MATERIAL PROVIDED:
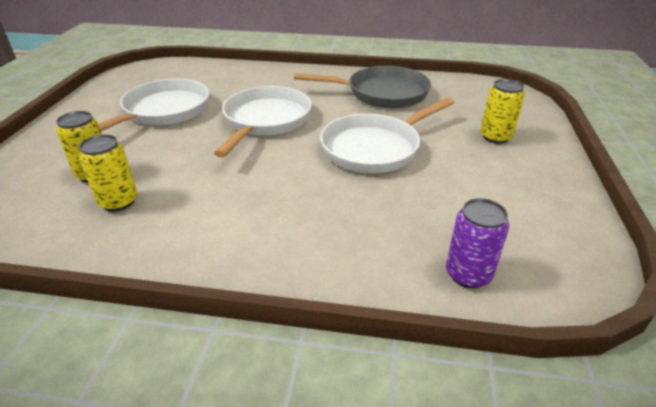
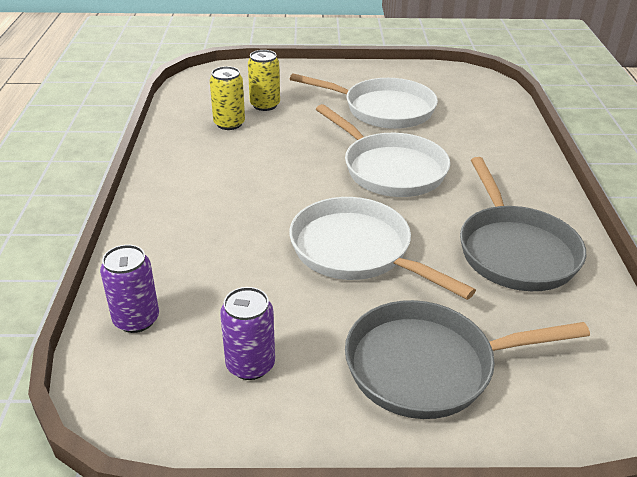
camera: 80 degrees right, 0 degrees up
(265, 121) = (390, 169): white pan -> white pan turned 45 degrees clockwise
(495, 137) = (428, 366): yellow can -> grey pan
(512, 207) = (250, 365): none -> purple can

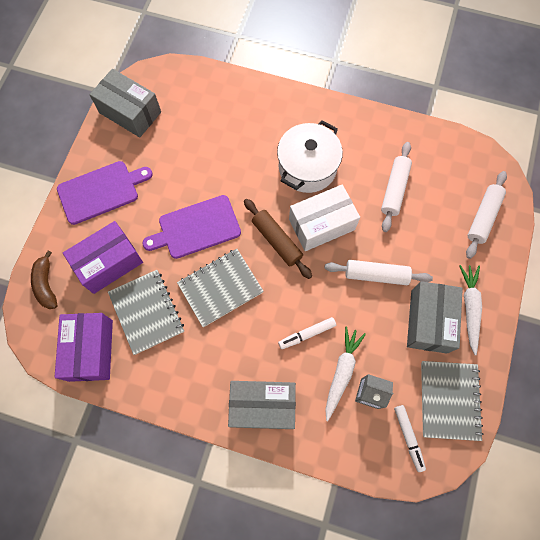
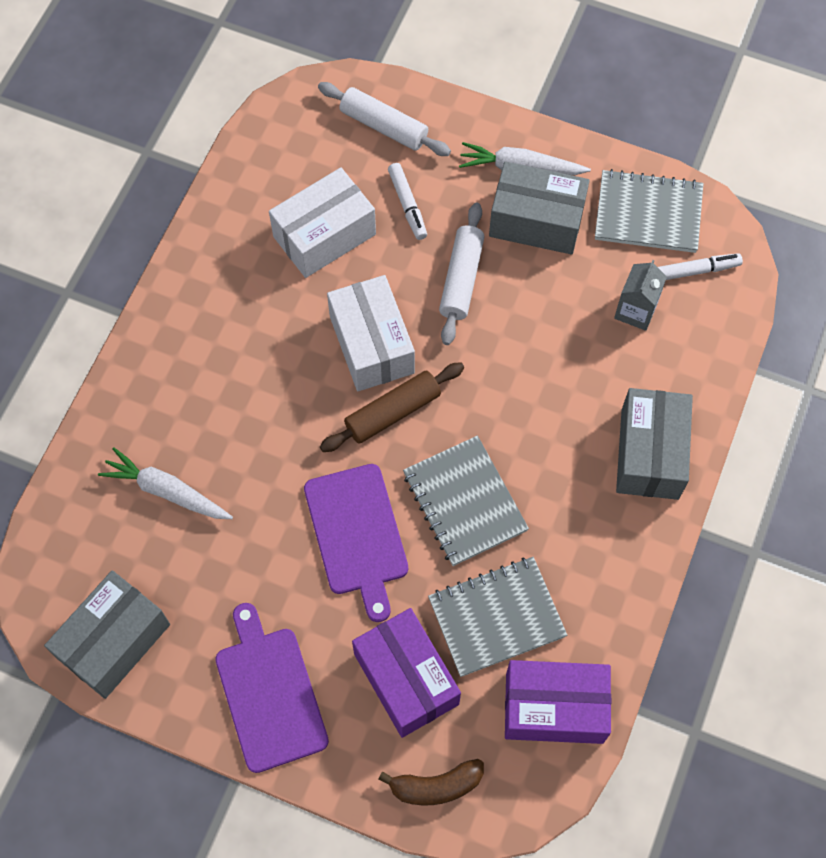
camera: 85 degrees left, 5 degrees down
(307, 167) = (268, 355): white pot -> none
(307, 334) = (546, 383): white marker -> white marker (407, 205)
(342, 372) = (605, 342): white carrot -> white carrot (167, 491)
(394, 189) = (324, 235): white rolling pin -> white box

* * *

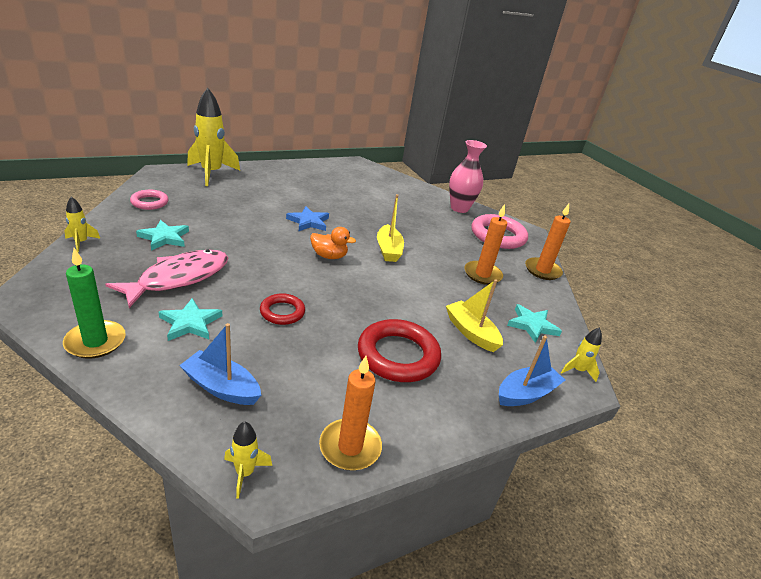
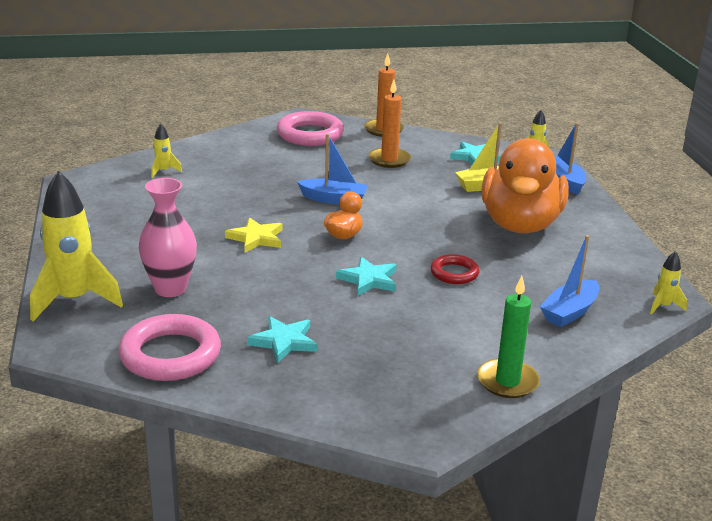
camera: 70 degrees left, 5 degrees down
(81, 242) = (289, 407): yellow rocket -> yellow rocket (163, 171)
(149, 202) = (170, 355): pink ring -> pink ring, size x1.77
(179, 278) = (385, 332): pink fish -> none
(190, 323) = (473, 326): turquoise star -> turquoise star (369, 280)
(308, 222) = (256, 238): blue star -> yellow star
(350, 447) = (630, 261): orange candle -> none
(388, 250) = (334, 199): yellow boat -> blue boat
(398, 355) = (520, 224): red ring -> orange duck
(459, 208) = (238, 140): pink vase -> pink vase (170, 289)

--

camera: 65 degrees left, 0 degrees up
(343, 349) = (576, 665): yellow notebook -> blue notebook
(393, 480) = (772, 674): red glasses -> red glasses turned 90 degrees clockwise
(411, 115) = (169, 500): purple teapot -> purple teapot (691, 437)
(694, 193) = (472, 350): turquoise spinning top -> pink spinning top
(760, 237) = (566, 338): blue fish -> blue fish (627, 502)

HOW TO COMPLETE THIS TASK:
When a line of the records holds the word "turned", copy that line.

SOLUTION FOR THIS TASK:
(265, 121) = (390, 169): white pan -> white pan turned 45 degrees clockwise
(393, 480) = (772, 674): red glasses -> red glasses turned 90 degrees clockwise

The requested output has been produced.